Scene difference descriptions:
──────────
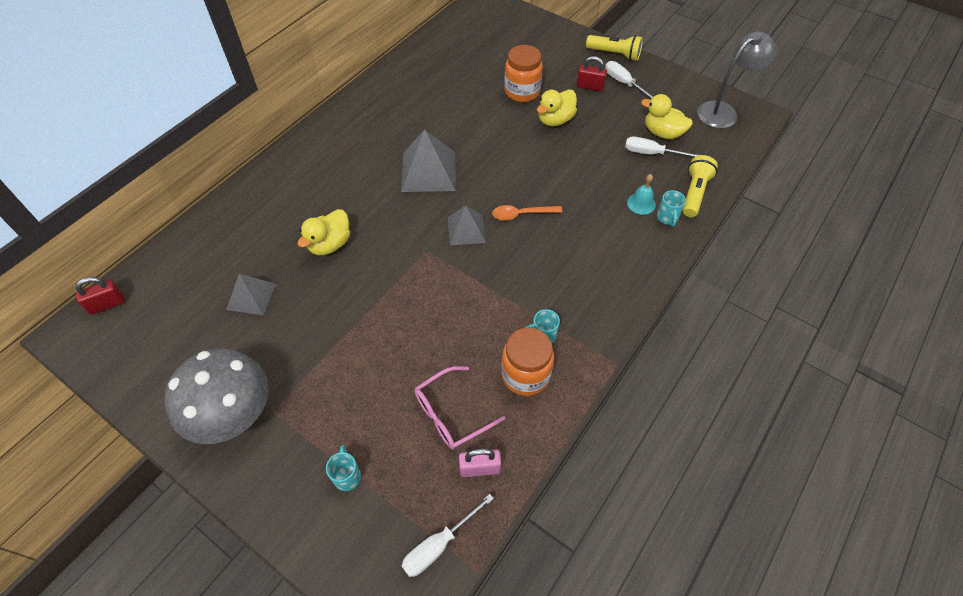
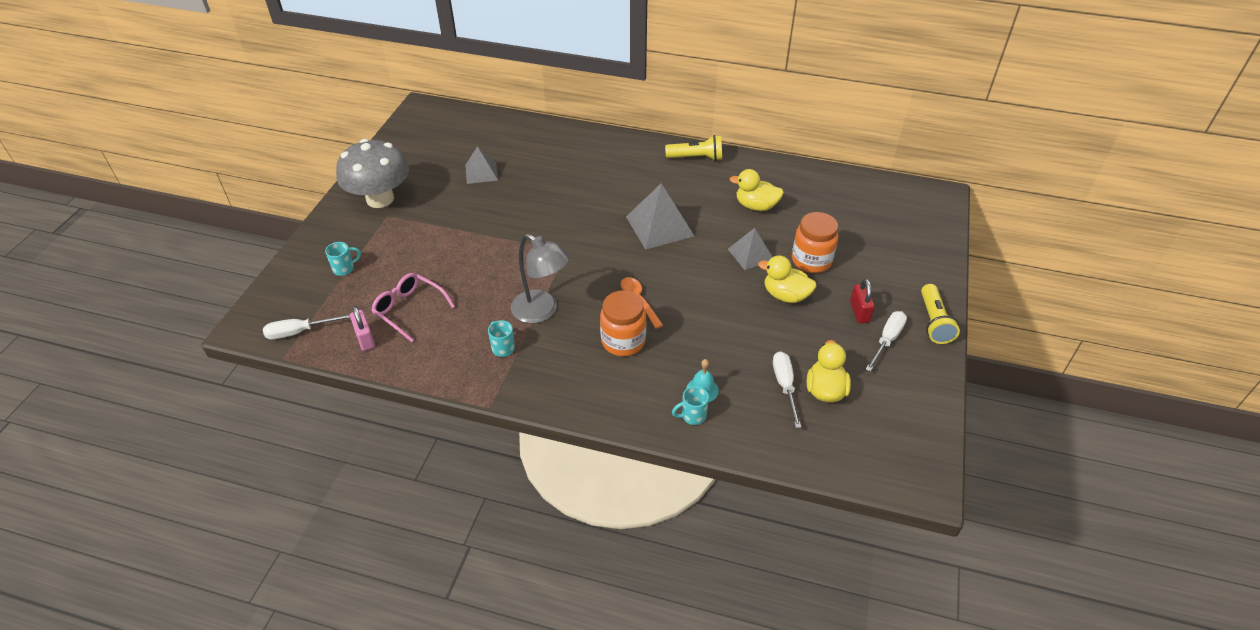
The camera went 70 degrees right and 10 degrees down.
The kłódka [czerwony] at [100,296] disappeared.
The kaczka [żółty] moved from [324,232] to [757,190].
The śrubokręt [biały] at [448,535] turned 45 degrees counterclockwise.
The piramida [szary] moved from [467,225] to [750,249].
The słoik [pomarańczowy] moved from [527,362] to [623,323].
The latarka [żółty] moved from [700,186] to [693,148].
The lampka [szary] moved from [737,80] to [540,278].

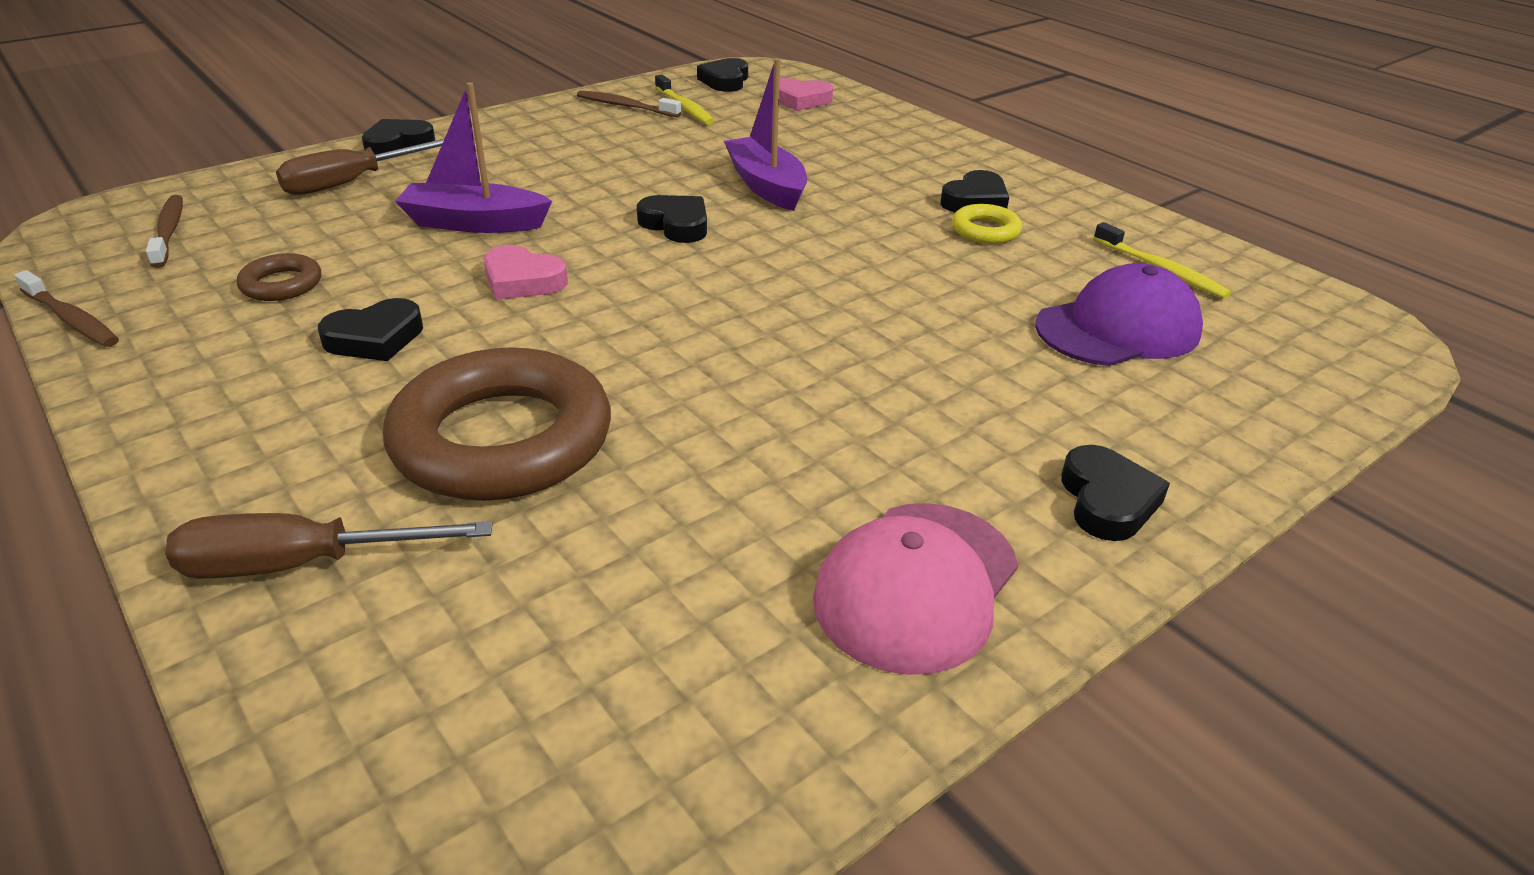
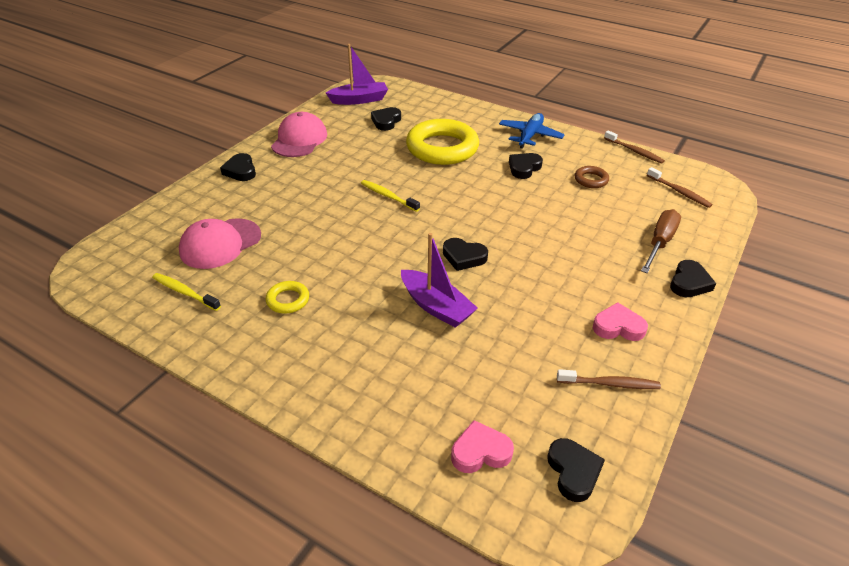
The camera went 160 degrees right and 5 degrees up.
The szczoteczka do zębów [brązowy] at [66,308] turned 150 degrees counterclockwise.
The śrubokręt [brązowy] at [329,546] disappeared.
The pierścień [brązowy] at [497,424] became the pierścień [żółty] at [442,142].
The łódka [fioletowy] moved from [473,157] to [357,74].
The serce [różowy] moved from [525,272] to [620,321].
The szczoteczka do zębów [żółty] moved from [684,100] to [390,196].
The serce [czarny] moved from [974,191] to [386,119].
The czapka [fioletowy] at [1119,314] became the czapka [różowy] at [220,243].
The samolot [niebieski] at [532,131] appeared.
──────────
- TASK BRIEF -
Word for word, restate the records shown above, minus the pictures.

- FINISHED EXERCISE -
The camera went 70 degrees right and 10 degrees down.
The kłódka [czerwony] at [100,296] disappeared.
The kaczka [żółty] moved from [324,232] to [757,190].
The śrubokręt [biały] at [448,535] turned 45 degrees counterclockwise.
The piramida [szary] moved from [467,225] to [750,249].
The słoik [pomarańczowy] moved from [527,362] to [623,323].
The latarka [żółty] moved from [700,186] to [693,148].
The lampka [szary] moved from [737,80] to [540,278].

The camera went 160 degrees right and 5 degrees up.
The szczoteczka do zębów [brązowy] at [66,308] turned 150 degrees counterclockwise.
The śrubokręt [brązowy] at [329,546] disappeared.
The pierścień [brązowy] at [497,424] became the pierścień [żółty] at [442,142].
The łódka [fioletowy] moved from [473,157] to [357,74].
The serce [różowy] moved from [525,272] to [620,321].
The szczoteczka do zębów [żółty] moved from [684,100] to [390,196].
The serce [czarny] moved from [974,191] to [386,119].
The czapka [fioletowy] at [1119,314] became the czapka [różowy] at [220,243].
The samolot [niebieski] at [532,131] appeared.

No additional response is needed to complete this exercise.